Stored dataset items
-----

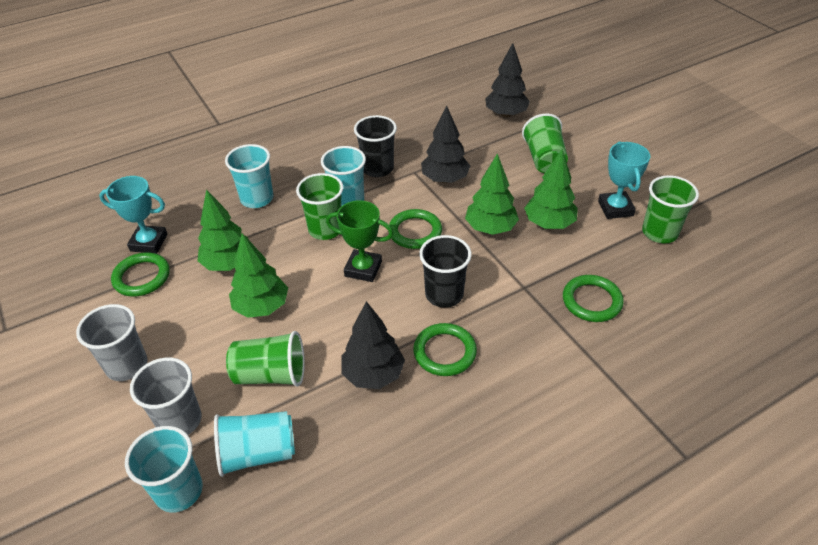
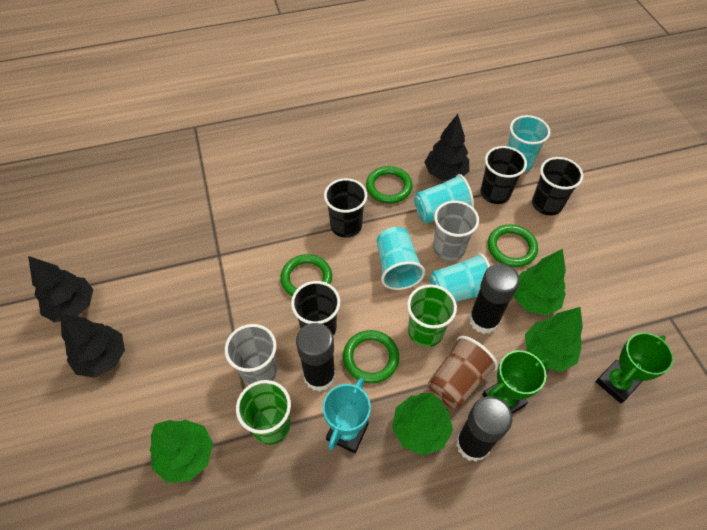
black cup: 2 -> 4
black glue stick: 0 -> 3
brown cup: 0 -> 1
green cup: 4 -> 2
green trophy: 1 -> 2
turquoise trophy: 2 -> 1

-----

- Task requirements
Each line above is to be duplicated exactly, and the pictures are to be omitted.

- Task result
black cup: 2 -> 4
black glue stick: 0 -> 3
brown cup: 0 -> 1
green cup: 4 -> 2
green trophy: 1 -> 2
turquoise trophy: 2 -> 1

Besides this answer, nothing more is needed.